#### [TO DO]
For the listing below, print exactly the lines from the line with "LDR2: GL5537 (GND, U1/P1.7)" to the line with "R6: 2k (GND, KEY) -> 2k (+5V, KEY)", both included, and nothing beyond them.

#### [THE RECORDS]
----
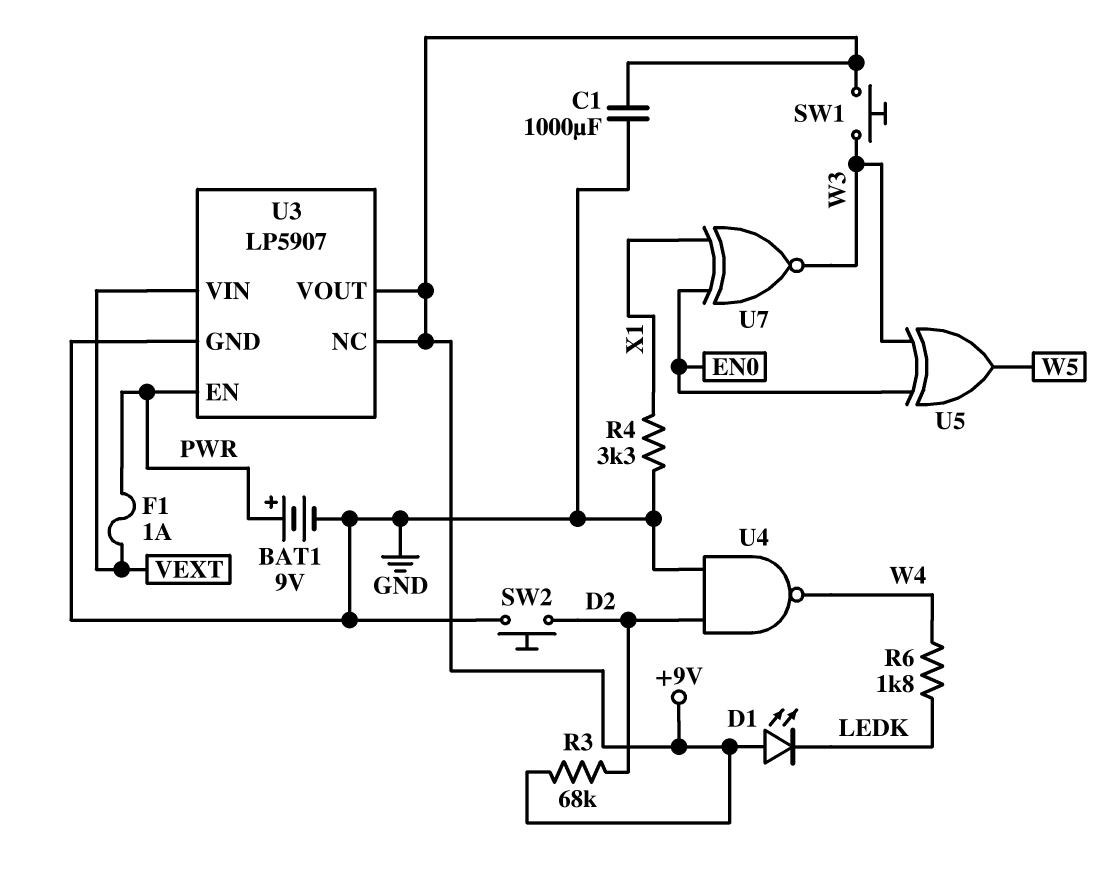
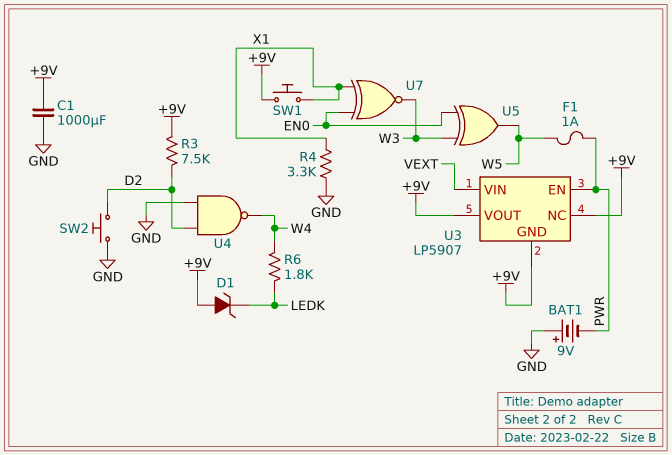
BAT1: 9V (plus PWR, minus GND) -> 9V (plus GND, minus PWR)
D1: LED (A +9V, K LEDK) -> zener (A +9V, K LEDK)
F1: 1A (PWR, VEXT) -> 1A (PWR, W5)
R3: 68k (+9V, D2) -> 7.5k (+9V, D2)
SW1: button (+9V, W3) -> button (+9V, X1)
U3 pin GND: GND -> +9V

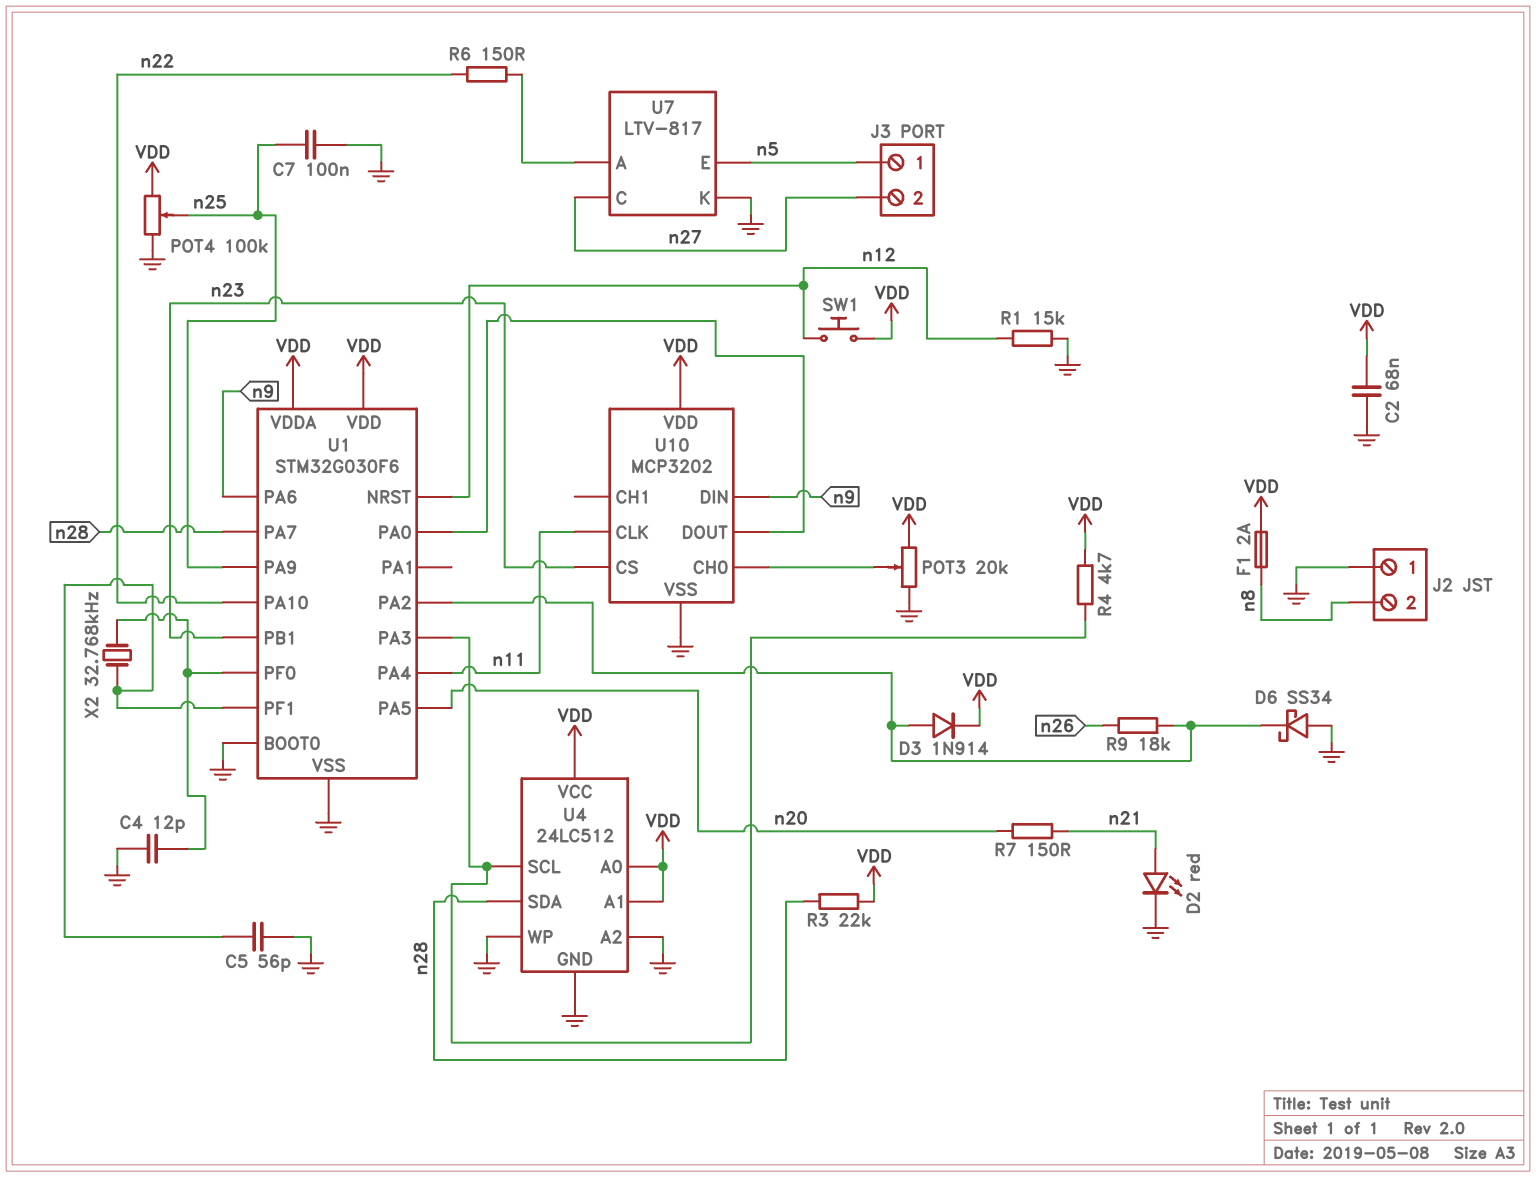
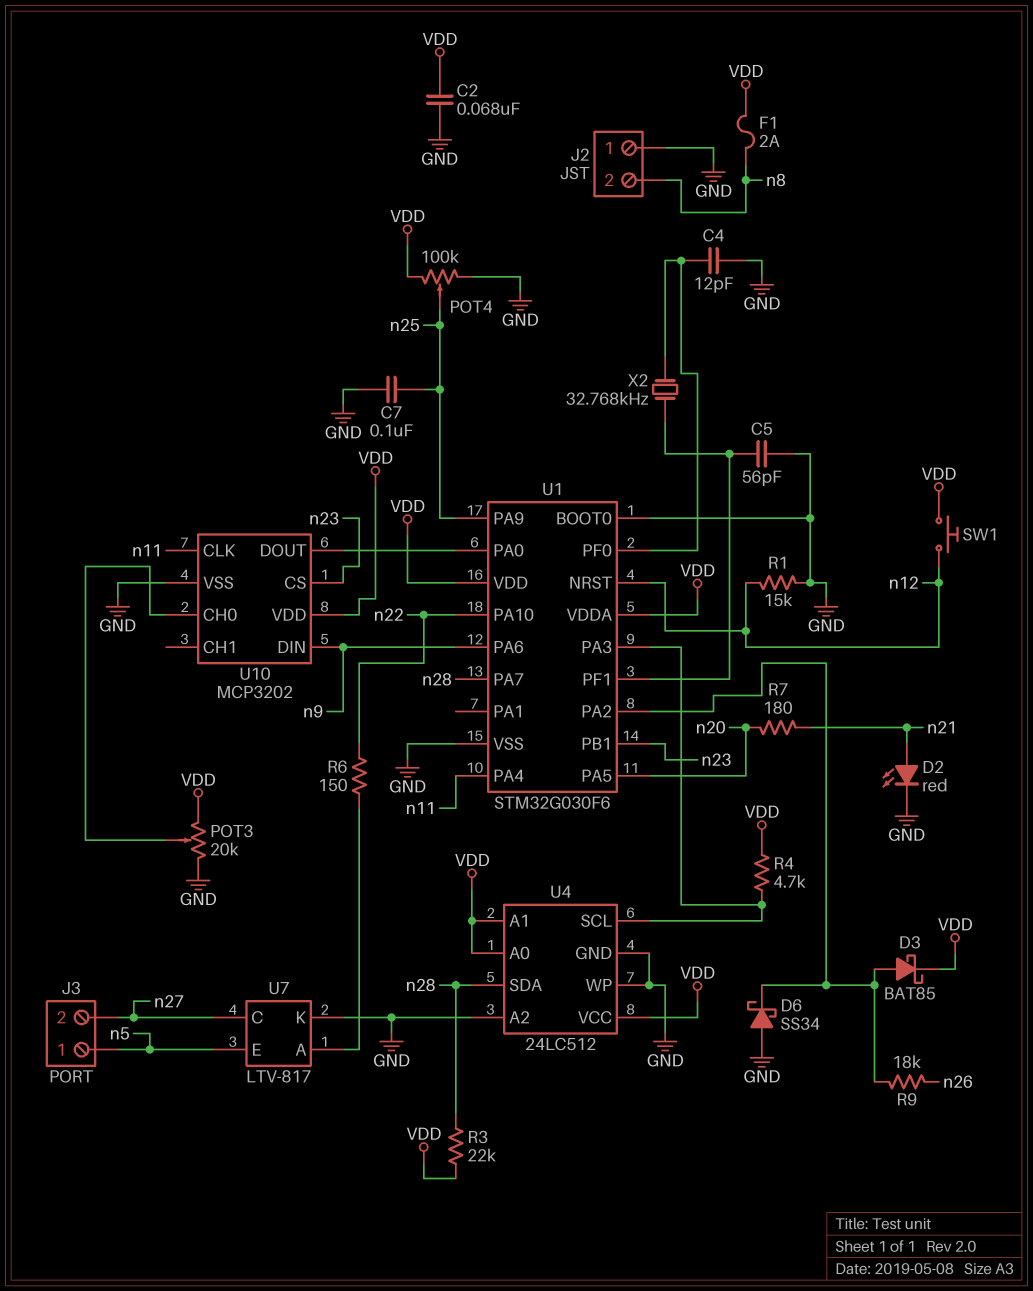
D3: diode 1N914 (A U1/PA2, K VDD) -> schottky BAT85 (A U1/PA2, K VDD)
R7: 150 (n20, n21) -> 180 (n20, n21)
----
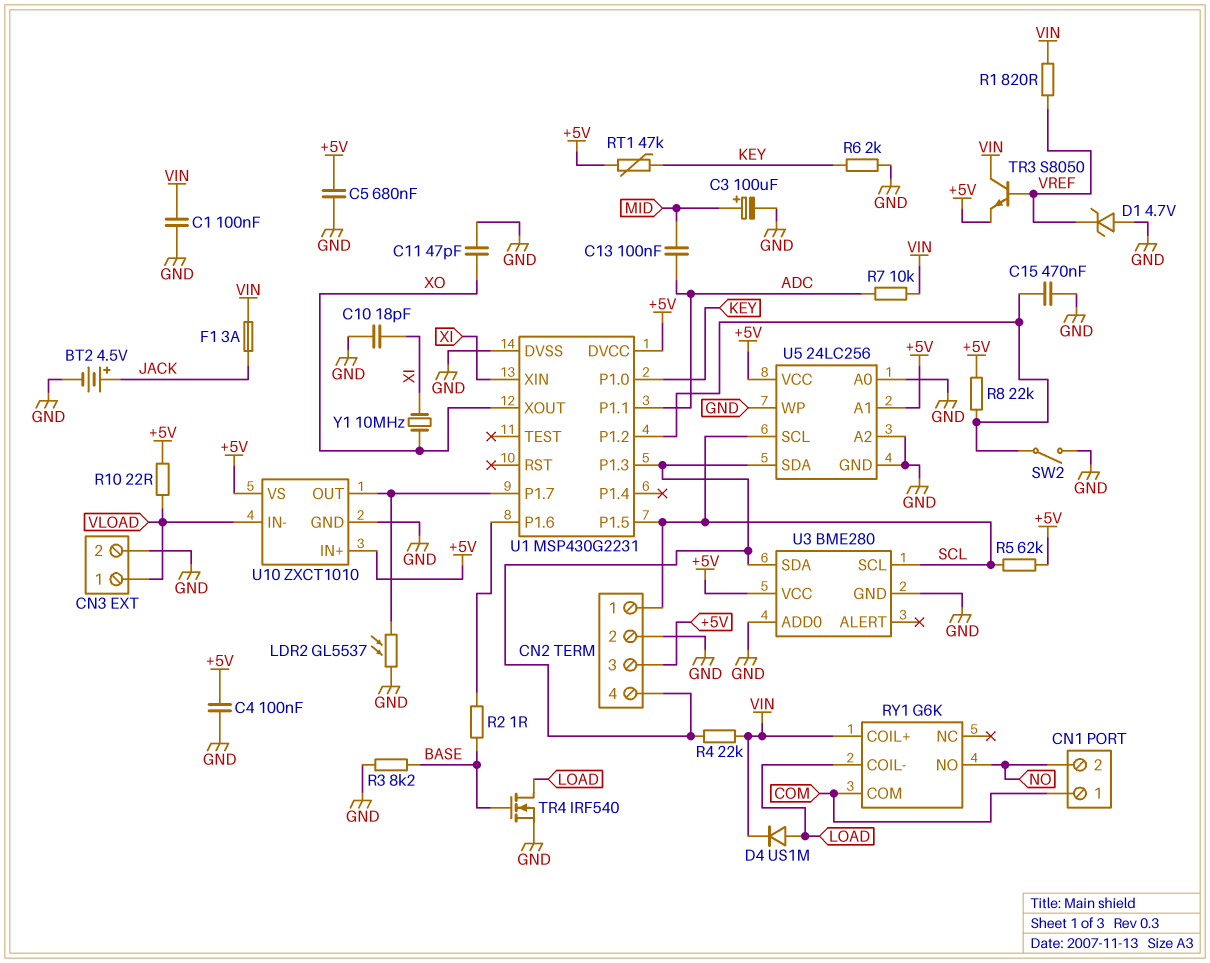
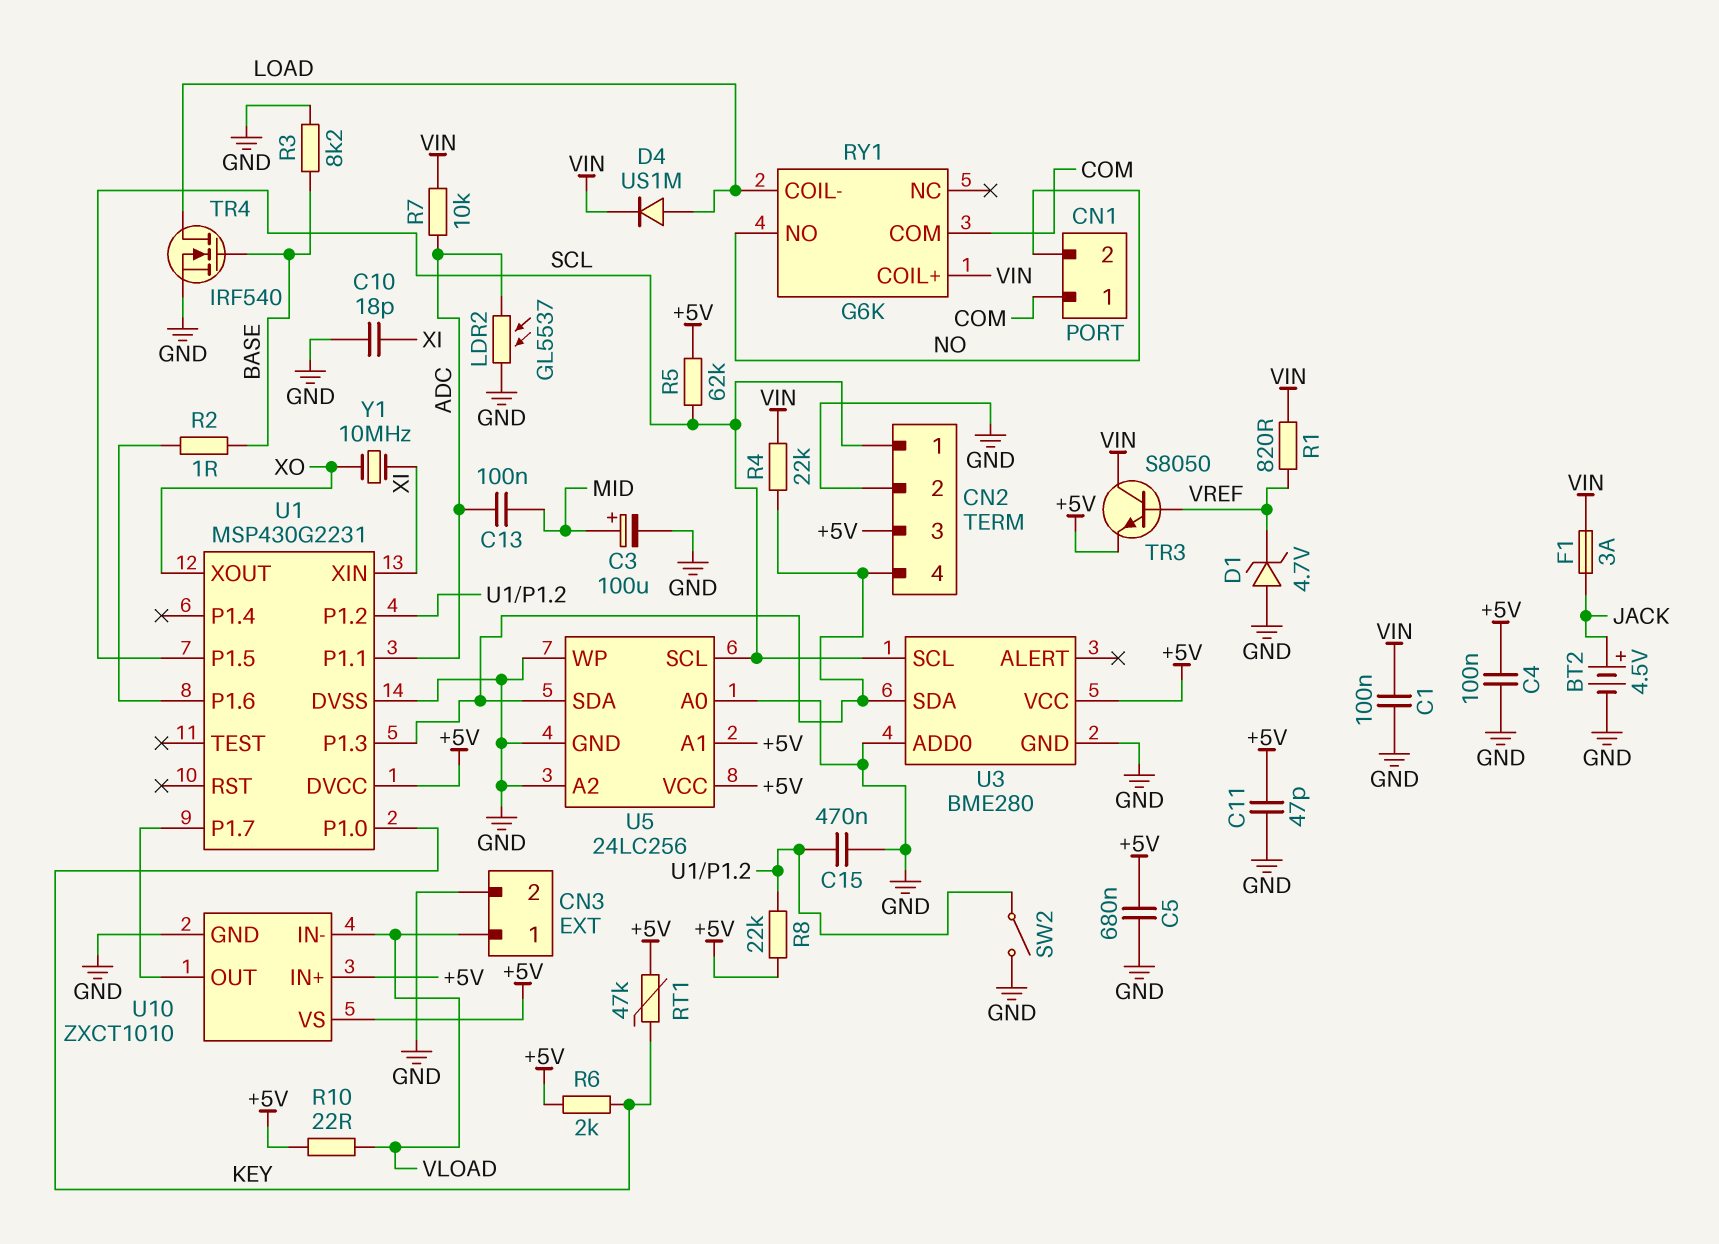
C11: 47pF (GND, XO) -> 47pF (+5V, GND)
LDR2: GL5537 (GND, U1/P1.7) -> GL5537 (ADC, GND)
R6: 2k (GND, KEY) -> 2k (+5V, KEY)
----
#### [RESPONSE BELOW]
LDR2: GL5537 (GND, U1/P1.7) -> GL5537 (ADC, GND)
R6: 2k (GND, KEY) -> 2k (+5V, KEY)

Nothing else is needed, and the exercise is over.